[Records from a data collection]
★ ★ ★ ★

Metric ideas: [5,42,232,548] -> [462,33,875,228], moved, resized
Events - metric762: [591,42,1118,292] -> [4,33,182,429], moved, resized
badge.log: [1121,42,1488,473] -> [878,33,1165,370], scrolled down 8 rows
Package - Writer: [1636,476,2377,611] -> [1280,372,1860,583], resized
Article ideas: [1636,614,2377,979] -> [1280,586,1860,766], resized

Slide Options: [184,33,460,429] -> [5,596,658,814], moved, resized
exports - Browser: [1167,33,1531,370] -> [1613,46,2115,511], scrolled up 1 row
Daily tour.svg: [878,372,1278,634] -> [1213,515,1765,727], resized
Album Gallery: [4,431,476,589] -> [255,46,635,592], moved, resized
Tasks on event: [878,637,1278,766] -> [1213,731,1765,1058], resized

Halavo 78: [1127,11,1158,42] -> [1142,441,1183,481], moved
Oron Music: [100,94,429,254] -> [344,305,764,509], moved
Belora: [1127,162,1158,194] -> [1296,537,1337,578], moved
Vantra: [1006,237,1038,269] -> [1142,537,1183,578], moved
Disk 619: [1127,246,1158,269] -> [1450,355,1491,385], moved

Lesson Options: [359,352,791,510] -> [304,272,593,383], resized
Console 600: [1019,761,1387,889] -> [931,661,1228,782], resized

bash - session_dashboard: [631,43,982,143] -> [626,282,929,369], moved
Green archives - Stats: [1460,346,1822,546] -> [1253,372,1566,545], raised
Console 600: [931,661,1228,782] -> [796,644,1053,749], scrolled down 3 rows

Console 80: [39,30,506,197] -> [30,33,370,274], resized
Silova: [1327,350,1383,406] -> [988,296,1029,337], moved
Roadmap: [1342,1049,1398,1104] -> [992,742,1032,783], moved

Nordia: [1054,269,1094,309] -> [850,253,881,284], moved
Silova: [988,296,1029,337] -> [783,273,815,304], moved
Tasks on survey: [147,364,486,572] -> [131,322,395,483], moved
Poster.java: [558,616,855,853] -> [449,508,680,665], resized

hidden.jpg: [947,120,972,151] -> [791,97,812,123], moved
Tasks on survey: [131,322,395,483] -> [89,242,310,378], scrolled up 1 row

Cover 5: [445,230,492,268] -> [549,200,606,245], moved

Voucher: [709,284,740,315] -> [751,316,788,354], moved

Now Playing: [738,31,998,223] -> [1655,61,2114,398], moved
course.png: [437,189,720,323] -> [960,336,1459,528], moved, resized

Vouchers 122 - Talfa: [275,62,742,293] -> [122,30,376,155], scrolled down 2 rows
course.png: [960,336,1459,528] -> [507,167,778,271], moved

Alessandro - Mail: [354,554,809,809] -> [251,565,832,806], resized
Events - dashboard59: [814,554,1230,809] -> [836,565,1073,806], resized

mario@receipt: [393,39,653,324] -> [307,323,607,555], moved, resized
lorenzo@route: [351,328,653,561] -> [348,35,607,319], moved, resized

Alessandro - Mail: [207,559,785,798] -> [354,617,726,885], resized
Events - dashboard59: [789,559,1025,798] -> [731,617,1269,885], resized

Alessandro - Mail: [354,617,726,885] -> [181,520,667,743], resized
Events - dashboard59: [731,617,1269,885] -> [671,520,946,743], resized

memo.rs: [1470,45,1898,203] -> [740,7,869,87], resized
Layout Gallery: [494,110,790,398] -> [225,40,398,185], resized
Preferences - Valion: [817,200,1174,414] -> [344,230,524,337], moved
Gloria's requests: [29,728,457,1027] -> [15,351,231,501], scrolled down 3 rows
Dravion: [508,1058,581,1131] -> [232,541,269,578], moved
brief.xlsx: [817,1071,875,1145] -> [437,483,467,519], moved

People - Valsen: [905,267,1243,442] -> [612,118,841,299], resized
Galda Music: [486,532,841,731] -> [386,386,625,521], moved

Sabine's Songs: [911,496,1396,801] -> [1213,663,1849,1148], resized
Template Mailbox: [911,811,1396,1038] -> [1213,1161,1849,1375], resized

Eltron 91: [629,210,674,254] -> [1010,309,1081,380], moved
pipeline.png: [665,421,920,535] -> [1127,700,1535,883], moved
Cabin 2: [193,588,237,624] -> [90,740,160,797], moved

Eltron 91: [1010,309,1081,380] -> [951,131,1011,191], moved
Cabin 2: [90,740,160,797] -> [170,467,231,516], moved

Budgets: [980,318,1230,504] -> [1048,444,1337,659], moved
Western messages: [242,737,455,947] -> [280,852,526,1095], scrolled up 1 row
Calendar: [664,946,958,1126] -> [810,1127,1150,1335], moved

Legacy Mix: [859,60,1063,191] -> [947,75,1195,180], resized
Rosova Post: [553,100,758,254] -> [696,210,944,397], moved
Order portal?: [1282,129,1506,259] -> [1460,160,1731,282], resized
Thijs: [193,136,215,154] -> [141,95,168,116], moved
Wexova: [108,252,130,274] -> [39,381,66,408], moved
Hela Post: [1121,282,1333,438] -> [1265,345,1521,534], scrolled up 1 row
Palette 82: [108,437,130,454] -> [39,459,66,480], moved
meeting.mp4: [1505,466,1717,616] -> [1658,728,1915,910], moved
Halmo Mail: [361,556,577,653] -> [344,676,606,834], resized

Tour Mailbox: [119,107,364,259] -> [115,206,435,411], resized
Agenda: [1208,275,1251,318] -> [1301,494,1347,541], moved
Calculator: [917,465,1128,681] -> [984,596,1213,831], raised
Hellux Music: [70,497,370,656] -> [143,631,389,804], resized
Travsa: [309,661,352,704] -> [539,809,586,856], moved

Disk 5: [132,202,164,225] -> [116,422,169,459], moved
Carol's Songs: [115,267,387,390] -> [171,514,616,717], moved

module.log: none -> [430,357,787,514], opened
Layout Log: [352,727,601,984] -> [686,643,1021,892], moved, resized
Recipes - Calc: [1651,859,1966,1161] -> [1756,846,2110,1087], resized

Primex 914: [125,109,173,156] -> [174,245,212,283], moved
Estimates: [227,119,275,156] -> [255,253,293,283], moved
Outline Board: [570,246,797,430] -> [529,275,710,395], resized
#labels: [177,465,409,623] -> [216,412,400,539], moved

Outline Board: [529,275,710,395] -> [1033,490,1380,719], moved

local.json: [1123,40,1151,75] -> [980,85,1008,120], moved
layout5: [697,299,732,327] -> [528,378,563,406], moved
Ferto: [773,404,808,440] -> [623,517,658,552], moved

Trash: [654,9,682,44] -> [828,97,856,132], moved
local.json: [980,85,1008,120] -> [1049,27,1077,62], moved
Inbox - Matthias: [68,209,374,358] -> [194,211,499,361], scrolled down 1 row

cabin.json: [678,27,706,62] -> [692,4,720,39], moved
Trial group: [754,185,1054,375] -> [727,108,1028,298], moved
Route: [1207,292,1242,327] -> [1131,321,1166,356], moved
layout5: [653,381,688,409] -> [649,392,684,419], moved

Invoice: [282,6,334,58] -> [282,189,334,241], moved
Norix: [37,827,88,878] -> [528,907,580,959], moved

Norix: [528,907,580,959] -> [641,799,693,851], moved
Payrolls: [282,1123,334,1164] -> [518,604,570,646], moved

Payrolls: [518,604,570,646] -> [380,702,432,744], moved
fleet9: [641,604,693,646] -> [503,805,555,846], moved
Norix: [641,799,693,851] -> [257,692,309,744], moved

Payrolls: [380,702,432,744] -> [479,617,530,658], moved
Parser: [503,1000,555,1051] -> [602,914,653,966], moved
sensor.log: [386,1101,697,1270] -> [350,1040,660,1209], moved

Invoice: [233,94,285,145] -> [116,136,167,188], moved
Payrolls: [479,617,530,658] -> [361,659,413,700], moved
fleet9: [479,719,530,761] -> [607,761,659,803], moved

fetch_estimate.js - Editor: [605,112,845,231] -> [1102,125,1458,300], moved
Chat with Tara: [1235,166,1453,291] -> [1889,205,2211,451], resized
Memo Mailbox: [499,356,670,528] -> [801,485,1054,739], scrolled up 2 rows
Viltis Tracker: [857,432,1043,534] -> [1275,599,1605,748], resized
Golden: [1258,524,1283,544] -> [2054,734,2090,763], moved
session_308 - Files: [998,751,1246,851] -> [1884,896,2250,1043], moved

★ ★ ★ ★

What to work on
Only the lines from the one with "Payrolls: [380,702,432,744] ->" through the end of the data belong in the answer, each reproduced exactly.

Solution to the problem
Payrolls: [380,702,432,744] -> [479,617,530,658], moved
Parser: [503,1000,555,1051] -> [602,914,653,966], moved
sensor.log: [386,1101,697,1270] -> [350,1040,660,1209], moved

Invoice: [233,94,285,145] -> [116,136,167,188], moved
Payrolls: [479,617,530,658] -> [361,659,413,700], moved
fleet9: [479,719,530,761] -> [607,761,659,803], moved

fetch_estimate.js - Editor: [605,112,845,231] -> [1102,125,1458,300], moved
Chat with Tara: [1235,166,1453,291] -> [1889,205,2211,451], resized
Memo Mailbox: [499,356,670,528] -> [801,485,1054,739], scrolled up 2 rows
Viltis Tracker: [857,432,1043,534] -> [1275,599,1605,748], resized
Golden: [1258,524,1283,544] -> [2054,734,2090,763], moved
session_308 - Files: [998,751,1246,851] -> [1884,896,2250,1043], moved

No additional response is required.